%%

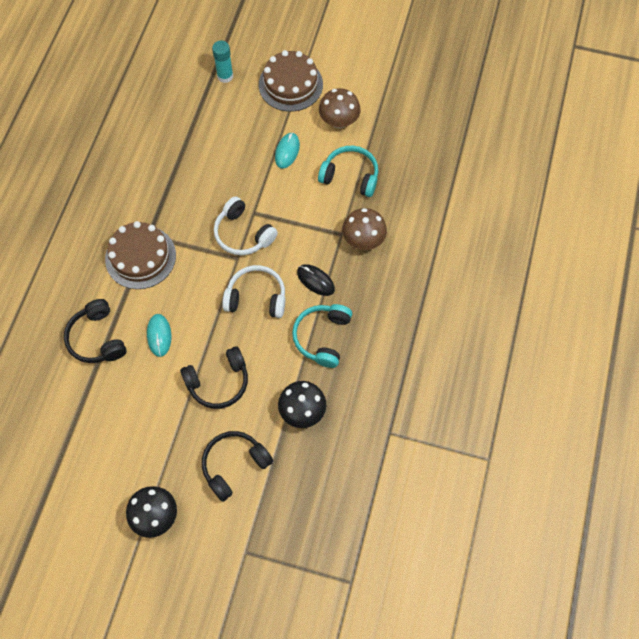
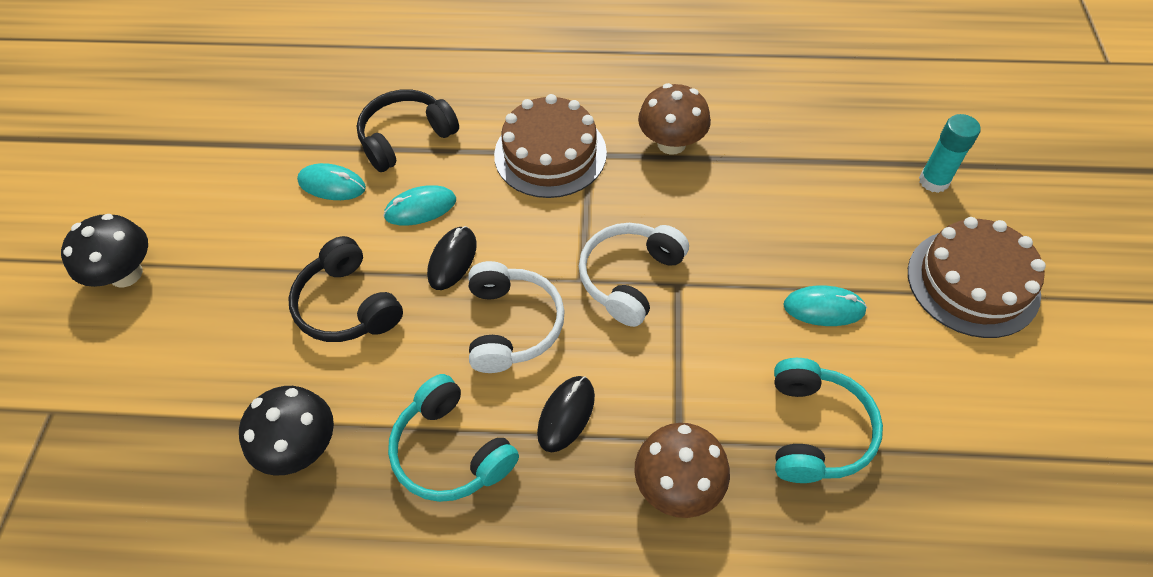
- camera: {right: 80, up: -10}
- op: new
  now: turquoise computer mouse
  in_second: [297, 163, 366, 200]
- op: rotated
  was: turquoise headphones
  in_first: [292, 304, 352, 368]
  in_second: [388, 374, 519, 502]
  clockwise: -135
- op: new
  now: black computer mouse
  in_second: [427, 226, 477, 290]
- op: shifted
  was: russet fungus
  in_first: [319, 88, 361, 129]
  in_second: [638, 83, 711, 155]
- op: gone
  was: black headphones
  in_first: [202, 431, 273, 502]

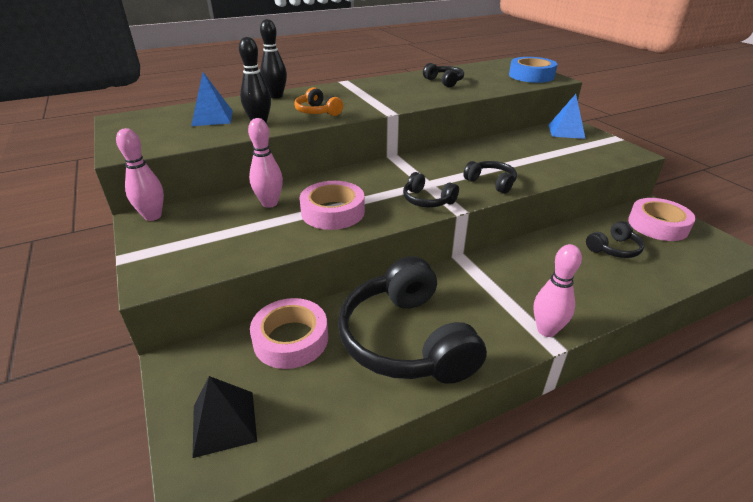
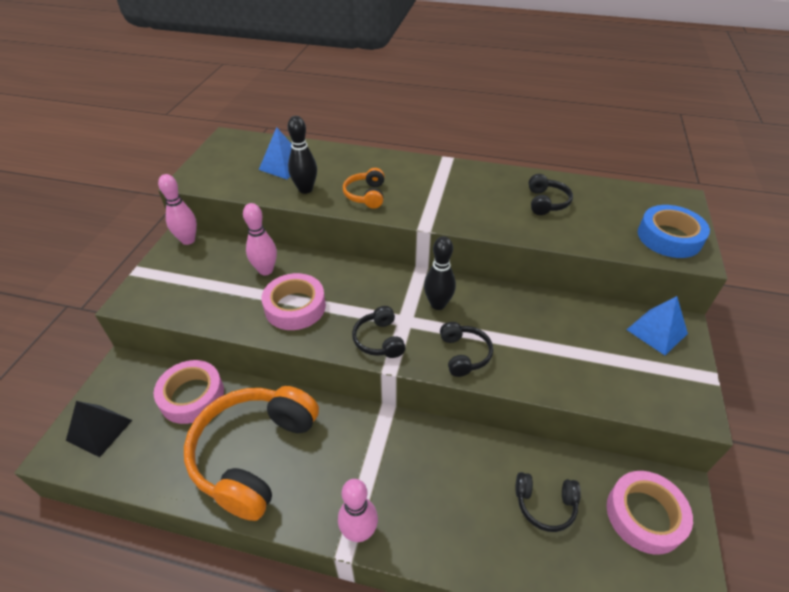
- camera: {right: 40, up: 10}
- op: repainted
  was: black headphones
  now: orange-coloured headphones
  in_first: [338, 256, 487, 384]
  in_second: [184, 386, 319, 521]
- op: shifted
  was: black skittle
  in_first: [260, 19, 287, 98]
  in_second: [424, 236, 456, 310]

%%
%%

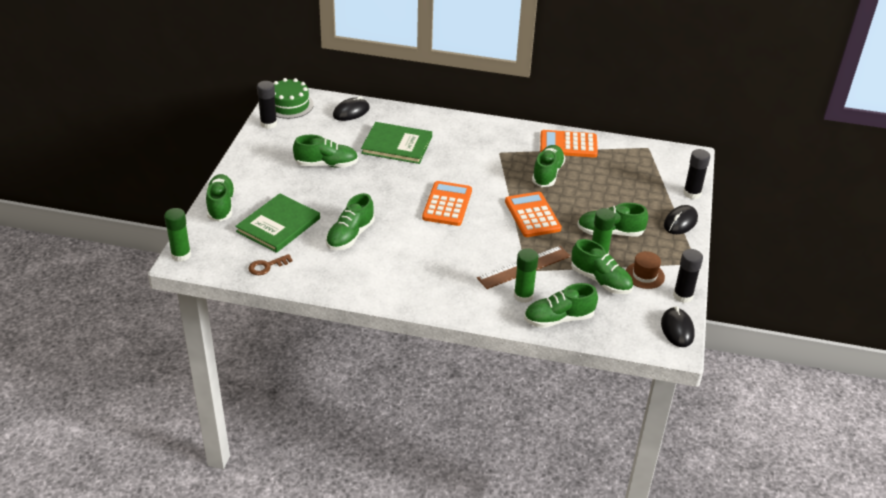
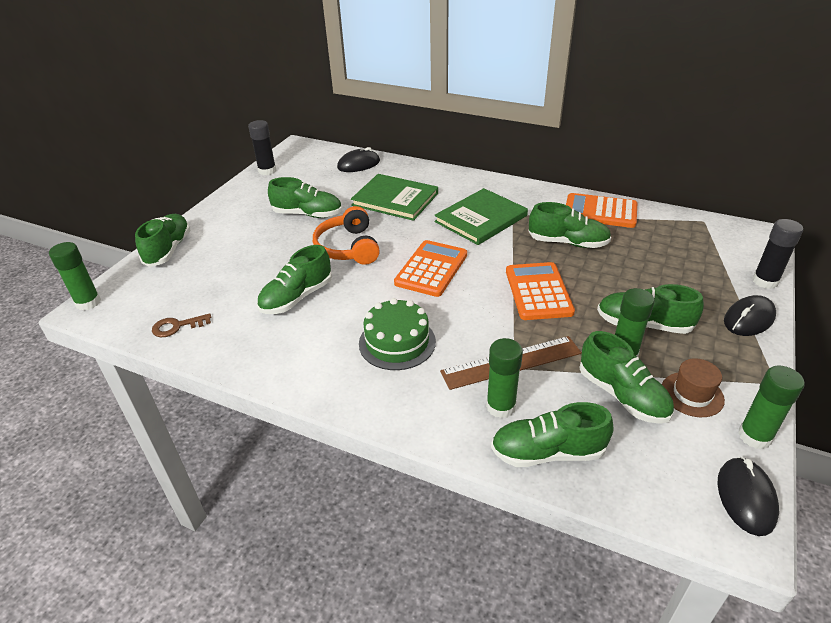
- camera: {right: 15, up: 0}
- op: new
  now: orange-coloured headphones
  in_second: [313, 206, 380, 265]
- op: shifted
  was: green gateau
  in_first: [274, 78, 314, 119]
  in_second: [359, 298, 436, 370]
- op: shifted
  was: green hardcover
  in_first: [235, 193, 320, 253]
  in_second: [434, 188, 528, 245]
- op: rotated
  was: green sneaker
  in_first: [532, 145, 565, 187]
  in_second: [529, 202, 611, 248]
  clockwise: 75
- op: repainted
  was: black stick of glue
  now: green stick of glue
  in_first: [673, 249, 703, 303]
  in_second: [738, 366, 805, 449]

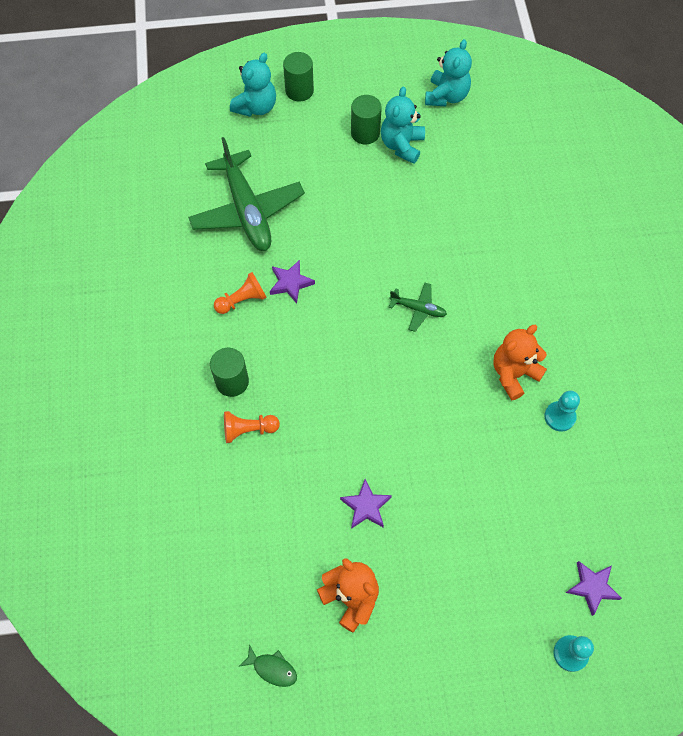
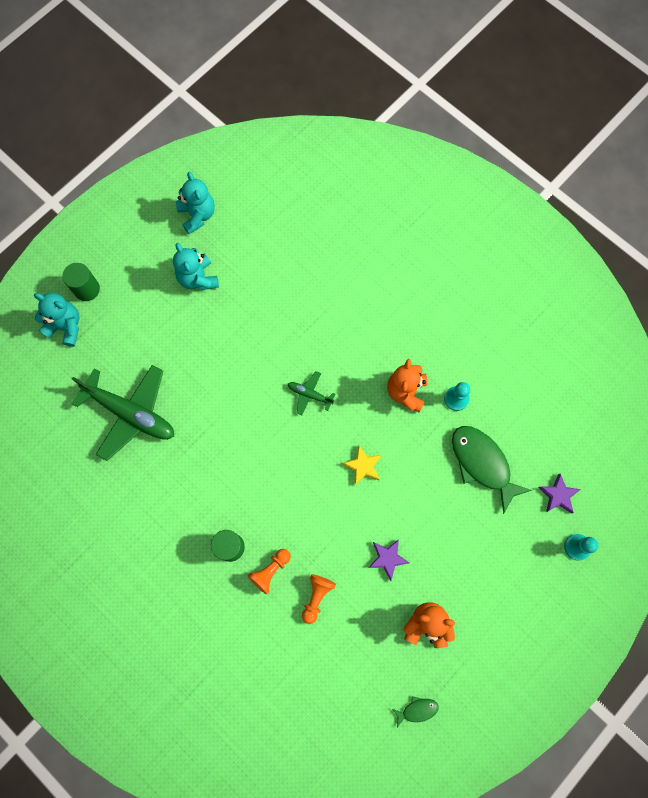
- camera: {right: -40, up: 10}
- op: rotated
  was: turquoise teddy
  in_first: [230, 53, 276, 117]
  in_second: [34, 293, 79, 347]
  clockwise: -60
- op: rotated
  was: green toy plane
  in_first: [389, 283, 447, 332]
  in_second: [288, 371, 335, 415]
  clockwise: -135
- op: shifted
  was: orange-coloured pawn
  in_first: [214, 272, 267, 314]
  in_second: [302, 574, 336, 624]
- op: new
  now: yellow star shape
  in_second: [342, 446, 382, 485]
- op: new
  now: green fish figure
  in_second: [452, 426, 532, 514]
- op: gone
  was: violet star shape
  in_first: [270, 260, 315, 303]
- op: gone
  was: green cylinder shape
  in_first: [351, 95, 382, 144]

%%

Wherever "camera" occurs in the entries above, copy the line it sits on.

• [Your solution]:
- camera: {right: 80, up: -10}
- camera: {right: 40, up: 10}
- camera: {right: 15, up: 0}
- camera: {right: -40, up: 10}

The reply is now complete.